### GOAL OF THE EXERCISE
Lines from the one with "brown candle: 2 -> 1" up to and including the one with "pink tree: 6 -> 3" are to be copied exactly from the records below, without their pictures.

Source data:
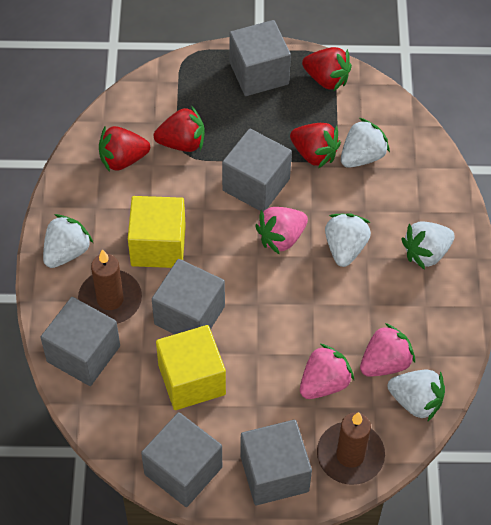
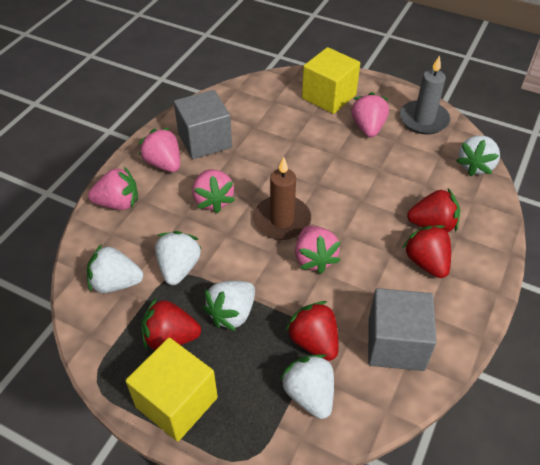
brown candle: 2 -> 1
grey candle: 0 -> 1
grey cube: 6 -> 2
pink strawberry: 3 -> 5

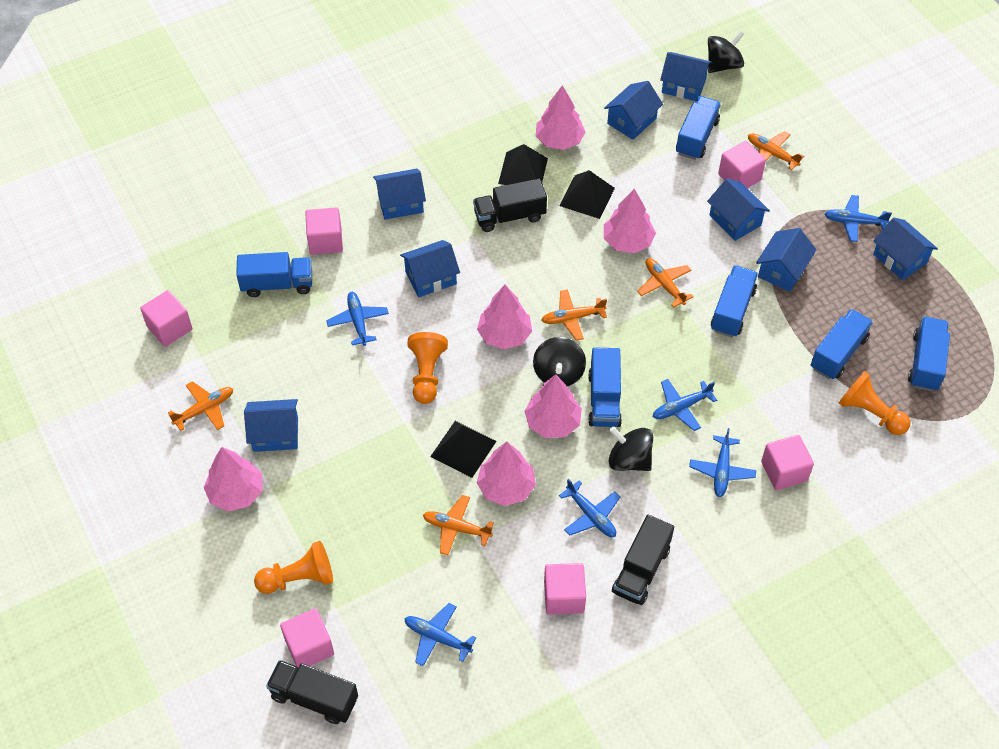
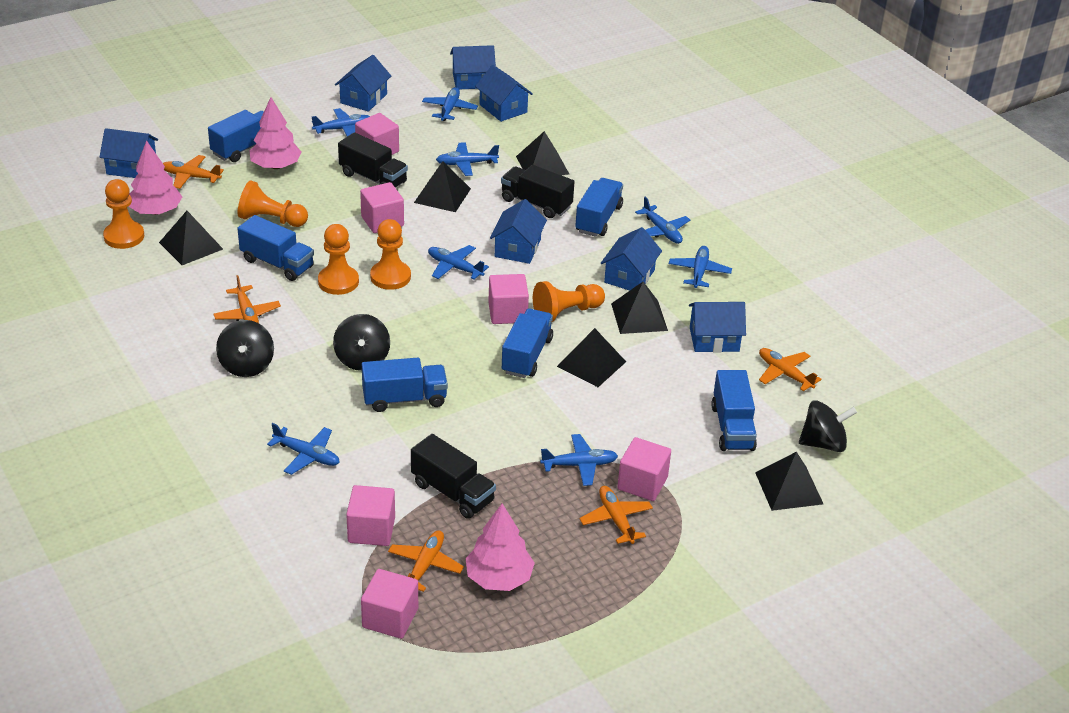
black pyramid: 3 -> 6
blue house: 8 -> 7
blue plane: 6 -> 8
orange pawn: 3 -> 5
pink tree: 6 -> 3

...

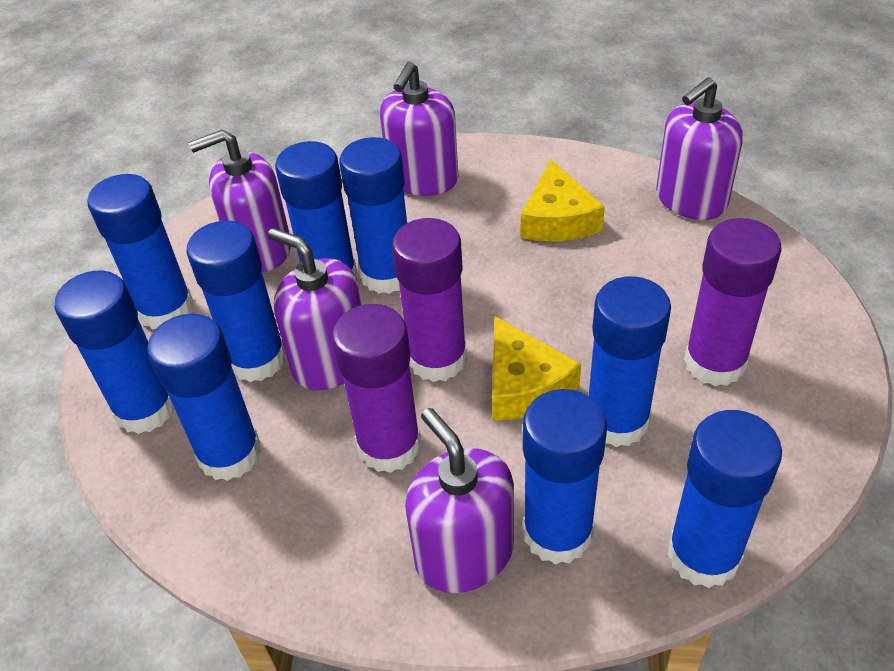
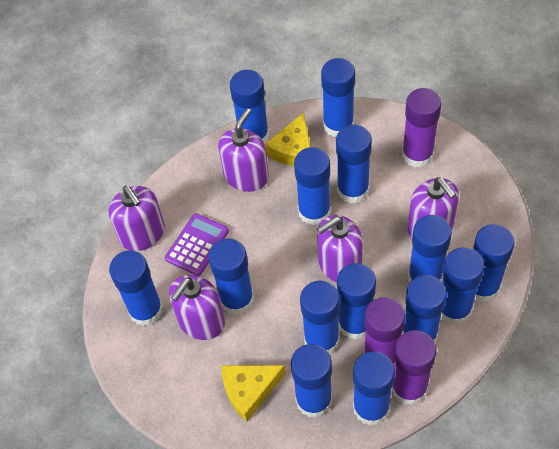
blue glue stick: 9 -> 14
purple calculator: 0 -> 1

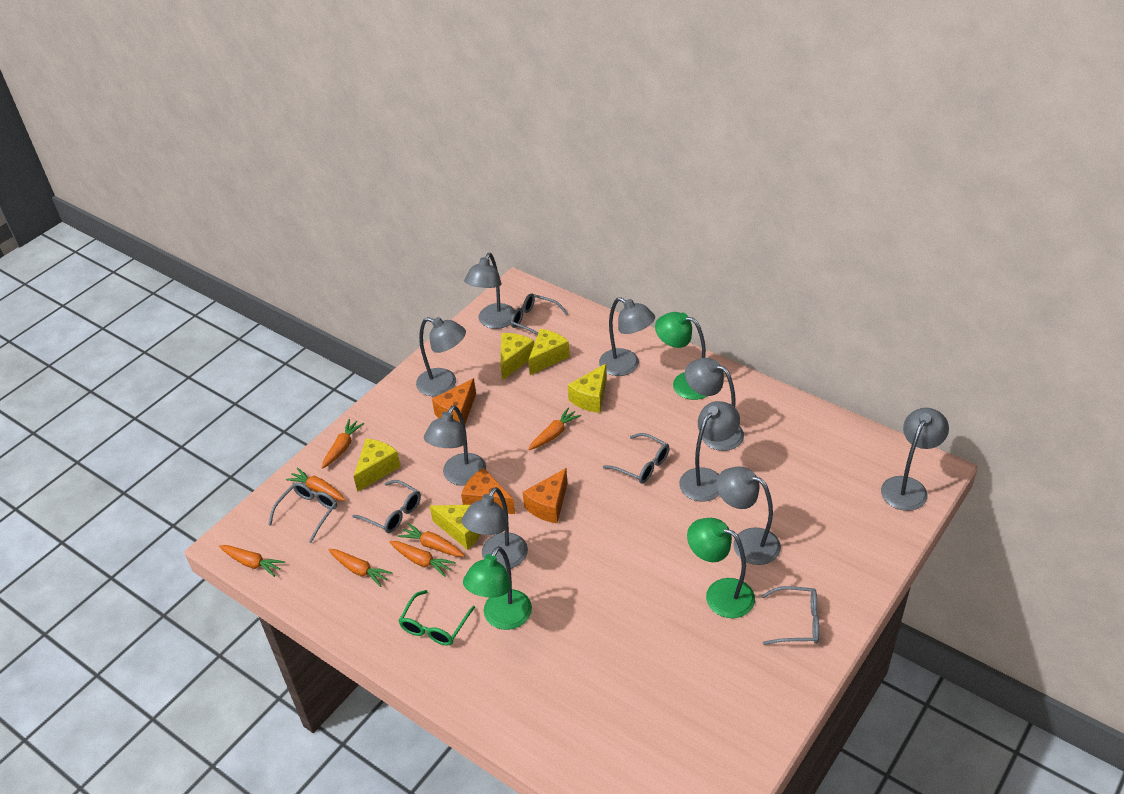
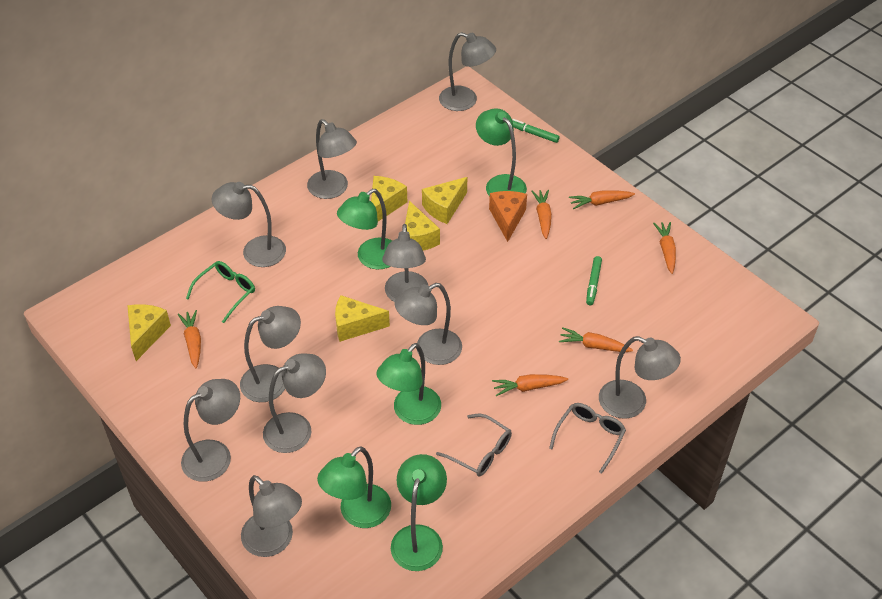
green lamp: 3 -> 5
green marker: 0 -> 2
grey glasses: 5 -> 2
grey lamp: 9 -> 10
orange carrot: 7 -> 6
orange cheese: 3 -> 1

### RESPONSE TO THIS TASK
brown candle: 2 -> 1
grey candle: 0 -> 1
grey cube: 6 -> 2
pink strawberry: 3 -> 5

black pyramid: 3 -> 6
blue house: 8 -> 7
blue plane: 6 -> 8
orange pawn: 3 -> 5
pink tree: 6 -> 3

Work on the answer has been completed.